What you have to do :: Among the entries below, one stretch runs from the line that contains "333, 845, 442)" through the line that contains "411, 560, 428)". Repeat that stretch exactly, ends included, and only that.

Object state comparisons ::

--------------------------------------------------

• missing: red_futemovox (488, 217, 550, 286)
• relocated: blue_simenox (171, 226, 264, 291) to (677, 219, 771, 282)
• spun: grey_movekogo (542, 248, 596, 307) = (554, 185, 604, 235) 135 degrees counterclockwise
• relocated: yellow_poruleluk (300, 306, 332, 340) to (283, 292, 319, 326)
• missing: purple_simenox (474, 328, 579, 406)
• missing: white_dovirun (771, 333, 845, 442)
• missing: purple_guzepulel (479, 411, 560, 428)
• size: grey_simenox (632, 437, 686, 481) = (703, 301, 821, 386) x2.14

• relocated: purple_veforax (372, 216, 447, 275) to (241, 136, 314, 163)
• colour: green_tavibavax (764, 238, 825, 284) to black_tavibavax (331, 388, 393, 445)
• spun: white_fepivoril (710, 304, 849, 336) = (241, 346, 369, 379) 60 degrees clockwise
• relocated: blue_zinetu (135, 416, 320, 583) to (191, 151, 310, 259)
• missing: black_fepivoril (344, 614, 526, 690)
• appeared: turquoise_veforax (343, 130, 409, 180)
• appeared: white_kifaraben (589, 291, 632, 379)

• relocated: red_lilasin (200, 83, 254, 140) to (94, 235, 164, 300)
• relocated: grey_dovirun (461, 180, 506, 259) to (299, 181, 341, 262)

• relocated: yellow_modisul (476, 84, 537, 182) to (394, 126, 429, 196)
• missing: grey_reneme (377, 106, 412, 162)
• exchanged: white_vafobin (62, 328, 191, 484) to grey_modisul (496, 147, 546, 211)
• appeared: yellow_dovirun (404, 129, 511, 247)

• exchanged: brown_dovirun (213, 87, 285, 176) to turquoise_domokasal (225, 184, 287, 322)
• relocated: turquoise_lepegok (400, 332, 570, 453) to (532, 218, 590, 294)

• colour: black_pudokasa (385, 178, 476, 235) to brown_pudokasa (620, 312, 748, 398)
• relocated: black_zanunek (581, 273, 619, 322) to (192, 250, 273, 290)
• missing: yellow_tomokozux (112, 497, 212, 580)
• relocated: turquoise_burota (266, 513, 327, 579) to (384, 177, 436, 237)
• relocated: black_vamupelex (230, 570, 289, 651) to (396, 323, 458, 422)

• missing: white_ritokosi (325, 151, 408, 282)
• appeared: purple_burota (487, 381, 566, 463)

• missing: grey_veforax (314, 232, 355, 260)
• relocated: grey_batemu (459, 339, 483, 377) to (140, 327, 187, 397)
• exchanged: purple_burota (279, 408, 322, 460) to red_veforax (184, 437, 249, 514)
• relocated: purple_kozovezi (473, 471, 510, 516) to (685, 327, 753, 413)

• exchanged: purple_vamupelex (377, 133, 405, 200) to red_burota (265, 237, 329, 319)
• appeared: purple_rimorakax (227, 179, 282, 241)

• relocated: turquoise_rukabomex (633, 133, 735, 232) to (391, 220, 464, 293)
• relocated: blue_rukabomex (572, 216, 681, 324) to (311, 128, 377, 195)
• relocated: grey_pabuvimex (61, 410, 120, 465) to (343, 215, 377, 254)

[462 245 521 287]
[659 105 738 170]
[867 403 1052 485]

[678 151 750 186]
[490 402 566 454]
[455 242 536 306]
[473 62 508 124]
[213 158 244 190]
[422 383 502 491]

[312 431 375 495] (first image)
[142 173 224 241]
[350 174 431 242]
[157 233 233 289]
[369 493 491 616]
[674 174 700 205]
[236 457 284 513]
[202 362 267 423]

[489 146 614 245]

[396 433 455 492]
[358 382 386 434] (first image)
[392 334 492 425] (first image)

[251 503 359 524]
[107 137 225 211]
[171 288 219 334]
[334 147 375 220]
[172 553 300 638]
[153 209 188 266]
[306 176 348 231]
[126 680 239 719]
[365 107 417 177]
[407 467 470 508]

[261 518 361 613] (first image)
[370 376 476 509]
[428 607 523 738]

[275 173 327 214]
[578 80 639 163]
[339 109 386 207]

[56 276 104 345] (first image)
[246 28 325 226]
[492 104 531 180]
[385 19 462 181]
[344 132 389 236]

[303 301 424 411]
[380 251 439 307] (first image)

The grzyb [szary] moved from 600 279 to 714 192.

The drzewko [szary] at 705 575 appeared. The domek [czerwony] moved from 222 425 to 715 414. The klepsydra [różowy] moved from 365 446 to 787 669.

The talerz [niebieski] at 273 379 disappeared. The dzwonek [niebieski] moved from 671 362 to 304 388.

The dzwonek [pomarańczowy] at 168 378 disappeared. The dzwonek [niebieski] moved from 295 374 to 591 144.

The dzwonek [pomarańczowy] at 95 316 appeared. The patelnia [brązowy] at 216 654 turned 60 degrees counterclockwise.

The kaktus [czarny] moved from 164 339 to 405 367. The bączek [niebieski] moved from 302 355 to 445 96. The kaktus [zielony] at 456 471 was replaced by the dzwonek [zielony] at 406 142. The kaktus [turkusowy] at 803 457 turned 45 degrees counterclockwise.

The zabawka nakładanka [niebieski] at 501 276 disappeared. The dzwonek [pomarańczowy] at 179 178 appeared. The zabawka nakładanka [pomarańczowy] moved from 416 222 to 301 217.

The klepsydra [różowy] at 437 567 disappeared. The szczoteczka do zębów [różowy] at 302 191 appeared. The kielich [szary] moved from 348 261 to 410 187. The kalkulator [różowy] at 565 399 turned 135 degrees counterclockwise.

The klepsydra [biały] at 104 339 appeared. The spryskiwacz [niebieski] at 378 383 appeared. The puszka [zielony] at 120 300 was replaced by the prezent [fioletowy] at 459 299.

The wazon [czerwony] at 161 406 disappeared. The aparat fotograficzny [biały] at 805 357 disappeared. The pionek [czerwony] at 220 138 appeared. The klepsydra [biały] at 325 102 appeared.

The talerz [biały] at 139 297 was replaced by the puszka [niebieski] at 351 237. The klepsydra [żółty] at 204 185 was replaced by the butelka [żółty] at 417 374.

--------------------------------------------------

Answer to this exercise ::
• missing: white_dovirun (771, 333, 845, 442)
• missing: purple_guzepulel (479, 411, 560, 428)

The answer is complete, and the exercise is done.